[Provided records — start]
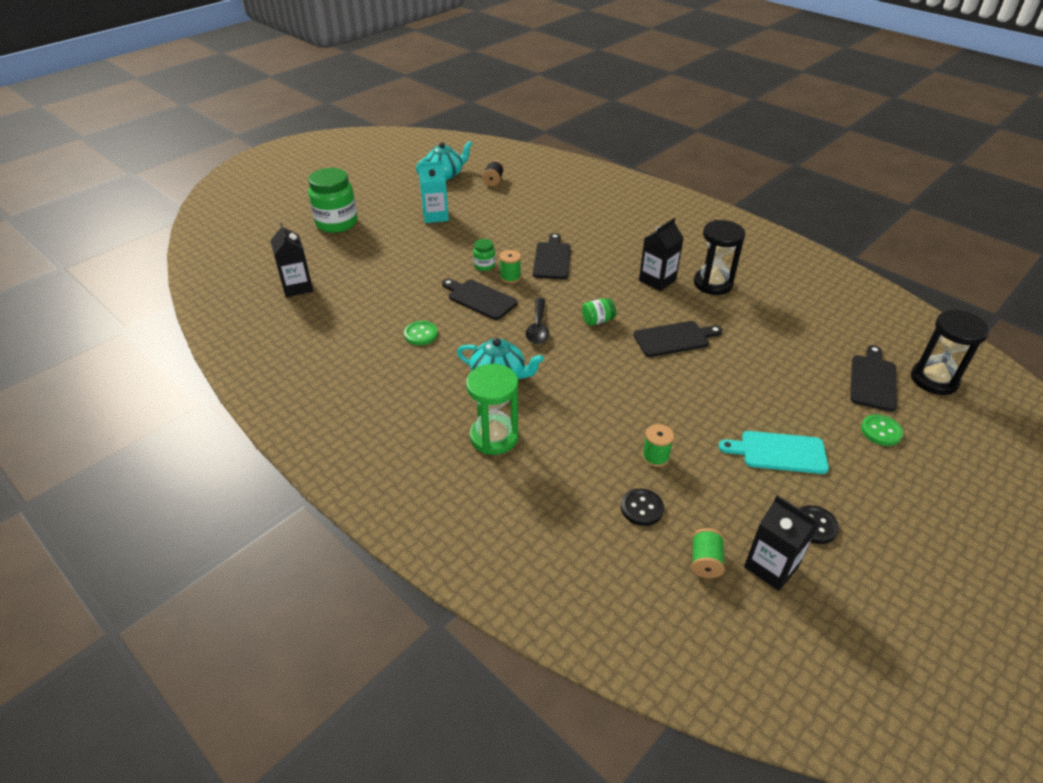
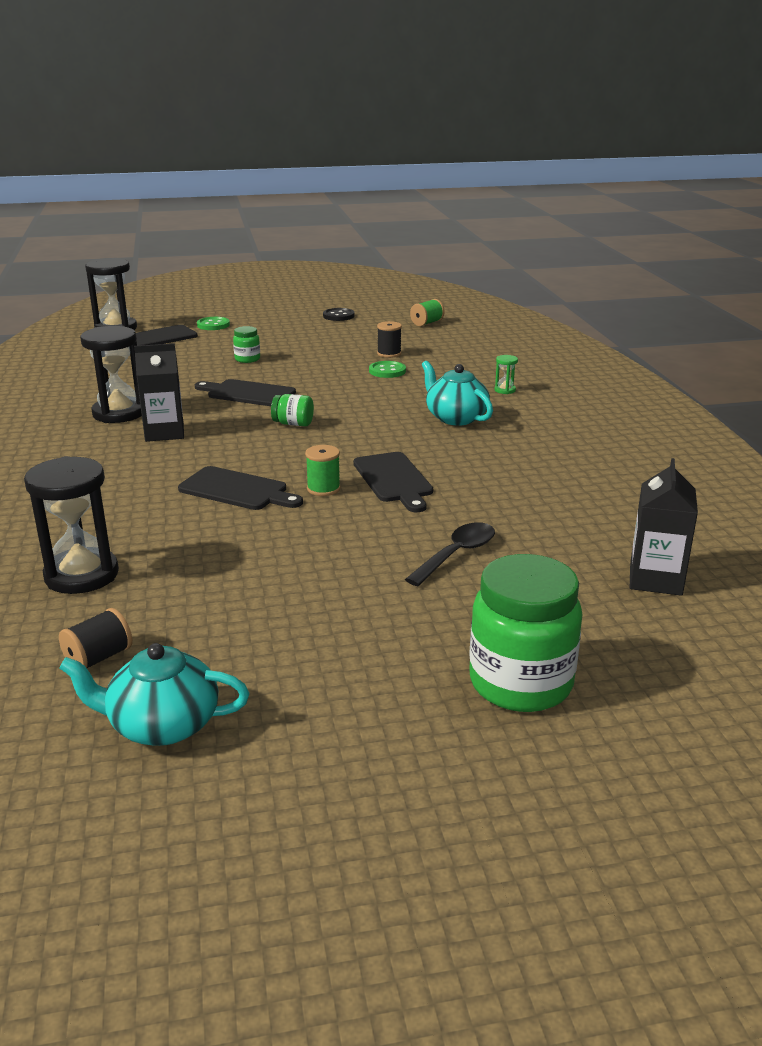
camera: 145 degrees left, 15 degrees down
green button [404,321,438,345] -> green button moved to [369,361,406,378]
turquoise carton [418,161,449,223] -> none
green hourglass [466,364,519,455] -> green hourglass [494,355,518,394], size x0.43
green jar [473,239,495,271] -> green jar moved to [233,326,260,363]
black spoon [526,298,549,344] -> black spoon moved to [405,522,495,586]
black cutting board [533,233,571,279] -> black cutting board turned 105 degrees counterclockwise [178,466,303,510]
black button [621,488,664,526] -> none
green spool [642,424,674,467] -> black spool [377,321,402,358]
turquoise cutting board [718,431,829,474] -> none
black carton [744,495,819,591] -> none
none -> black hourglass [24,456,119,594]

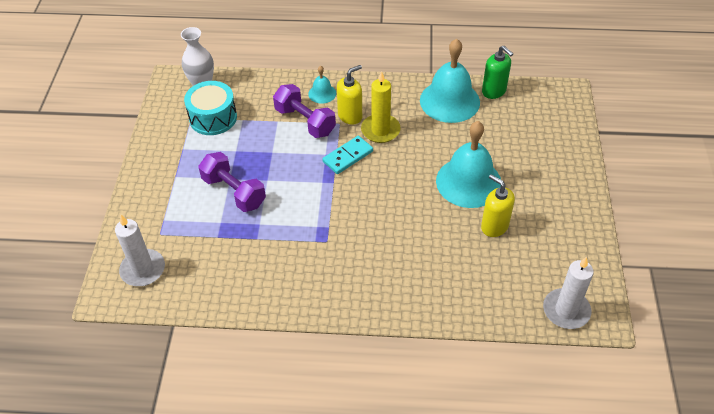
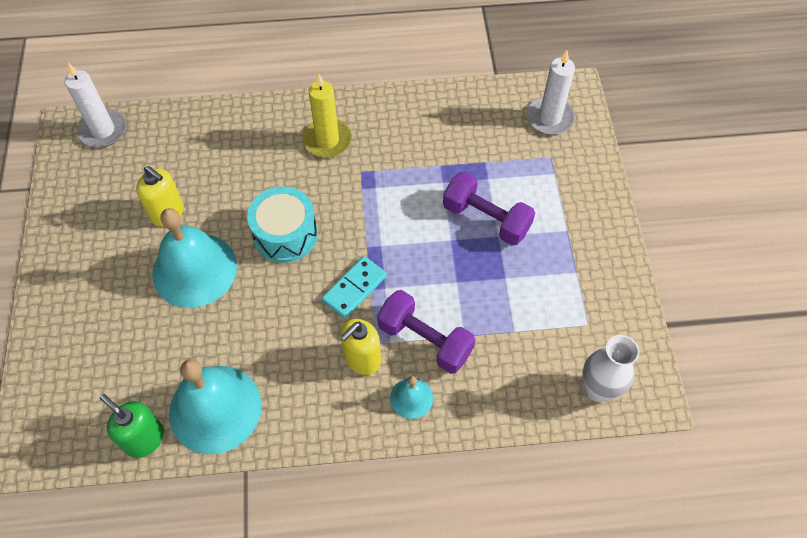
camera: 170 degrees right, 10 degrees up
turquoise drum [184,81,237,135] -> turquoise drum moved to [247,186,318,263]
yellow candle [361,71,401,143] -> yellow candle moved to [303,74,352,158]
[Provided records — finish]
[Provided records — start]
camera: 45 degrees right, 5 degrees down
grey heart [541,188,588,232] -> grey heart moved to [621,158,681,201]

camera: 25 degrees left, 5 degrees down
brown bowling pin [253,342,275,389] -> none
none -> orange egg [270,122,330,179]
[Provided records — finish]
Could you show every line of the listing that holds the string "camera"?

camera: 145 degrees left, 15 degrees down
camera: 170 degrees right, 10 degrees up
camera: 45 degrees right, 5 degrees down
camera: 25 degrees left, 5 degrees down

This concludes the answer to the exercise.